■ Task requirements: What you return should match the data exactly, from the first line to the last.

■ Listed records:
+--

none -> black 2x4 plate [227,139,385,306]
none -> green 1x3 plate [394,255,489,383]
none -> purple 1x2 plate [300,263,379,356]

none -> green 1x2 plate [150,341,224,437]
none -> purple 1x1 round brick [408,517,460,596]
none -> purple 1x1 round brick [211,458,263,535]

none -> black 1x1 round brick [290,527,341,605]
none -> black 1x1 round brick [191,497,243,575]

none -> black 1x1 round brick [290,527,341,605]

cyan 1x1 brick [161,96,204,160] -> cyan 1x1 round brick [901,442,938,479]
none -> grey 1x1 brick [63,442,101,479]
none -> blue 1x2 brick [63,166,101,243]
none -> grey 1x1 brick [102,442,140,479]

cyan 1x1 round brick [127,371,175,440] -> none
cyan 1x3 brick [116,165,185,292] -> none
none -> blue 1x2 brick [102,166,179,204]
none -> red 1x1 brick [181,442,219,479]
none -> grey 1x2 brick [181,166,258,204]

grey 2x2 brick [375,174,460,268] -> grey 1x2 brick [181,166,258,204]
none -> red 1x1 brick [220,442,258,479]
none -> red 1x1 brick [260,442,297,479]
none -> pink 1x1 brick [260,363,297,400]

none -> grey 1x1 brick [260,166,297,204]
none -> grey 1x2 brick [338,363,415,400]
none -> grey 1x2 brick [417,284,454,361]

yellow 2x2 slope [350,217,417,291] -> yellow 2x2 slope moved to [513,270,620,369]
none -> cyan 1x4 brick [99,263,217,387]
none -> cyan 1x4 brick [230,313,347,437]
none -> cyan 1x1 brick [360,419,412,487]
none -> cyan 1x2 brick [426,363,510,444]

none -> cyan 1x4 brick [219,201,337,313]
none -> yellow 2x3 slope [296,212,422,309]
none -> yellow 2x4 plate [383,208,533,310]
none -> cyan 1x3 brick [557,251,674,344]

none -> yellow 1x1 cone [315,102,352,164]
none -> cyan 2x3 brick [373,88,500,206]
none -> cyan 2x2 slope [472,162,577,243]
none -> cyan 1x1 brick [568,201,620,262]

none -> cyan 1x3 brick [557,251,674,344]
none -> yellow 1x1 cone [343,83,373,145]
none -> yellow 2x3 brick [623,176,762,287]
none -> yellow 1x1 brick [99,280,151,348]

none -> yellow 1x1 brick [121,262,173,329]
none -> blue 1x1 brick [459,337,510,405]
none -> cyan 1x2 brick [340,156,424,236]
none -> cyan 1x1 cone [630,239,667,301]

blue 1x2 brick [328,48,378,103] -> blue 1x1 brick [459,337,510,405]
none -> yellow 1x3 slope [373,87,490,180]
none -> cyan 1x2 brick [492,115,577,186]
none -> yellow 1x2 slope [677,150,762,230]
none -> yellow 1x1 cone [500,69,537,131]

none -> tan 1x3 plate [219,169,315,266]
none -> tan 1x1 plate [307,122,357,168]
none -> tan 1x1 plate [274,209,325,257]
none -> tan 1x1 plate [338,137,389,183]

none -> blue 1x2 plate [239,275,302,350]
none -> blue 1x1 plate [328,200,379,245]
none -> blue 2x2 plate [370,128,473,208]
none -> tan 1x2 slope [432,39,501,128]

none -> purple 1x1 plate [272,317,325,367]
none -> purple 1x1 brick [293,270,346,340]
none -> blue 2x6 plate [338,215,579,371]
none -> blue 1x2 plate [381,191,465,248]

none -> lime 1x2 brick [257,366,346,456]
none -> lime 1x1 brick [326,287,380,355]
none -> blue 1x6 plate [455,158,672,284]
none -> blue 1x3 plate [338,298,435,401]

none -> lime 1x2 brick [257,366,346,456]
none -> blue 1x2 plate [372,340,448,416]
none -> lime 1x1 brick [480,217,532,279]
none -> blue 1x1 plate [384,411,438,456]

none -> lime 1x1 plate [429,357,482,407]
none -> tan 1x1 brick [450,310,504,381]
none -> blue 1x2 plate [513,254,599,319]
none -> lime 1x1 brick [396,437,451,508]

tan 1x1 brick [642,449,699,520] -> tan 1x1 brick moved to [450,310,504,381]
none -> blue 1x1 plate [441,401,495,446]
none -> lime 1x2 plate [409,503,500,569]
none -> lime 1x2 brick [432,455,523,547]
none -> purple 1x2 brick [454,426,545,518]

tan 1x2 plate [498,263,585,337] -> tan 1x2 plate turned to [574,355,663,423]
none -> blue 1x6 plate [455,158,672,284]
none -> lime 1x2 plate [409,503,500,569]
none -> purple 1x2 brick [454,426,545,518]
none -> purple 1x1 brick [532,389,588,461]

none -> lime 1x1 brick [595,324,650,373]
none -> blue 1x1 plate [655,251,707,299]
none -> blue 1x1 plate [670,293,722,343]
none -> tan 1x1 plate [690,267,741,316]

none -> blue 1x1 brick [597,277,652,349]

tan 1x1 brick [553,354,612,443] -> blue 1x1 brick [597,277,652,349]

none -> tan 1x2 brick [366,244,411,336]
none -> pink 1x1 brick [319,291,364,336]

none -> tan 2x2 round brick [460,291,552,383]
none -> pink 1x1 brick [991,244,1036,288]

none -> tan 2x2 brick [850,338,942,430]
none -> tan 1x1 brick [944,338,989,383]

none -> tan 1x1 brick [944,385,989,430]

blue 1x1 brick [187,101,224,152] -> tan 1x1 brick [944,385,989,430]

+--

■ Result for this task:
none -> black 2x4 plate [227,139,385,306]
none -> green 1x3 plate [394,255,489,383]
none -> purple 1x2 plate [300,263,379,356]

none -> green 1x2 plate [150,341,224,437]
none -> purple 1x1 round brick [408,517,460,596]
none -> purple 1x1 round brick [211,458,263,535]

none -> black 1x1 round brick [290,527,341,605]
none -> black 1x1 round brick [191,497,243,575]

none -> black 1x1 round brick [290,527,341,605]

cyan 1x1 brick [161,96,204,160] -> cyan 1x1 round brick [901,442,938,479]
none -> grey 1x1 brick [63,442,101,479]
none -> blue 1x2 brick [63,166,101,243]
none -> grey 1x1 brick [102,442,140,479]

cyan 1x1 round brick [127,371,175,440] -> none
cyan 1x3 brick [116,165,185,292] -> none
none -> blue 1x2 brick [102,166,179,204]
none -> red 1x1 brick [181,442,219,479]
none -> grey 1x2 brick [181,166,258,204]

grey 2x2 brick [375,174,460,268] -> grey 1x2 brick [181,166,258,204]
none -> red 1x1 brick [220,442,258,479]
none -> red 1x1 brick [260,442,297,479]
none -> pink 1x1 brick [260,363,297,400]

none -> grey 1x1 brick [260,166,297,204]
none -> grey 1x2 brick [338,363,415,400]
none -> grey 1x2 brick [417,284,454,361]

yellow 2x2 slope [350,217,417,291] -> yellow 2x2 slope moved to [513,270,620,369]
none -> cyan 1x4 brick [99,263,217,387]
none -> cyan 1x4 brick [230,313,347,437]
none -> cyan 1x1 brick [360,419,412,487]
none -> cyan 1x2 brick [426,363,510,444]

none -> cyan 1x4 brick [219,201,337,313]
none -> yellow 2x3 slope [296,212,422,309]
none -> yellow 2x4 plate [383,208,533,310]
none -> cyan 1x3 brick [557,251,674,344]

none -> yellow 1x1 cone [315,102,352,164]
none -> cyan 2x3 brick [373,88,500,206]
none -> cyan 2x2 slope [472,162,577,243]
none -> cyan 1x1 brick [568,201,620,262]

none -> cyan 1x3 brick [557,251,674,344]
none -> yellow 1x1 cone [343,83,373,145]
none -> yellow 2x3 brick [623,176,762,287]
none -> yellow 1x1 brick [99,280,151,348]

none -> yellow 1x1 brick [121,262,173,329]
none -> blue 1x1 brick [459,337,510,405]
none -> cyan 1x2 brick [340,156,424,236]
none -> cyan 1x1 cone [630,239,667,301]

blue 1x2 brick [328,48,378,103] -> blue 1x1 brick [459,337,510,405]
none -> yellow 1x3 slope [373,87,490,180]
none -> cyan 1x2 brick [492,115,577,186]
none -> yellow 1x2 slope [677,150,762,230]
none -> yellow 1x1 cone [500,69,537,131]

none -> tan 1x3 plate [219,169,315,266]
none -> tan 1x1 plate [307,122,357,168]
none -> tan 1x1 plate [274,209,325,257]
none -> tan 1x1 plate [338,137,389,183]

none -> blue 1x2 plate [239,275,302,350]
none -> blue 1x1 plate [328,200,379,245]
none -> blue 2x2 plate [370,128,473,208]
none -> tan 1x2 slope [432,39,501,128]

none -> purple 1x1 plate [272,317,325,367]
none -> purple 1x1 brick [293,270,346,340]
none -> blue 2x6 plate [338,215,579,371]
none -> blue 1x2 plate [381,191,465,248]

none -> lime 1x2 brick [257,366,346,456]
none -> lime 1x1 brick [326,287,380,355]
none -> blue 1x6 plate [455,158,672,284]
none -> blue 1x3 plate [338,298,435,401]

none -> lime 1x2 brick [257,366,346,456]
none -> blue 1x2 plate [372,340,448,416]
none -> lime 1x1 brick [480,217,532,279]
none -> blue 1x1 plate [384,411,438,456]

none -> lime 1x1 plate [429,357,482,407]
none -> tan 1x1 brick [450,310,504,381]
none -> blue 1x2 plate [513,254,599,319]
none -> lime 1x1 brick [396,437,451,508]

tan 1x1 brick [642,449,699,520] -> tan 1x1 brick moved to [450,310,504,381]
none -> blue 1x1 plate [441,401,495,446]
none -> lime 1x2 plate [409,503,500,569]
none -> lime 1x2 brick [432,455,523,547]
none -> purple 1x2 brick [454,426,545,518]

tan 1x2 plate [498,263,585,337] -> tan 1x2 plate turned to [574,355,663,423]
none -> blue 1x6 plate [455,158,672,284]
none -> lime 1x2 plate [409,503,500,569]
none -> purple 1x2 brick [454,426,545,518]
none -> purple 1x1 brick [532,389,588,461]

none -> lime 1x1 brick [595,324,650,373]
none -> blue 1x1 plate [655,251,707,299]
none -> blue 1x1 plate [670,293,722,343]
none -> tan 1x1 plate [690,267,741,316]

none -> blue 1x1 brick [597,277,652,349]

tan 1x1 brick [553,354,612,443] -> blue 1x1 brick [597,277,652,349]

none -> tan 1x2 brick [366,244,411,336]
none -> pink 1x1 brick [319,291,364,336]

none -> tan 2x2 round brick [460,291,552,383]
none -> pink 1x1 brick [991,244,1036,288]

none -> tan 2x2 brick [850,338,942,430]
none -> tan 1x1 brick [944,338,989,383]

none -> tan 1x1 brick [944,385,989,430]

blue 1x1 brick [187,101,224,152] -> tan 1x1 brick [944,385,989,430]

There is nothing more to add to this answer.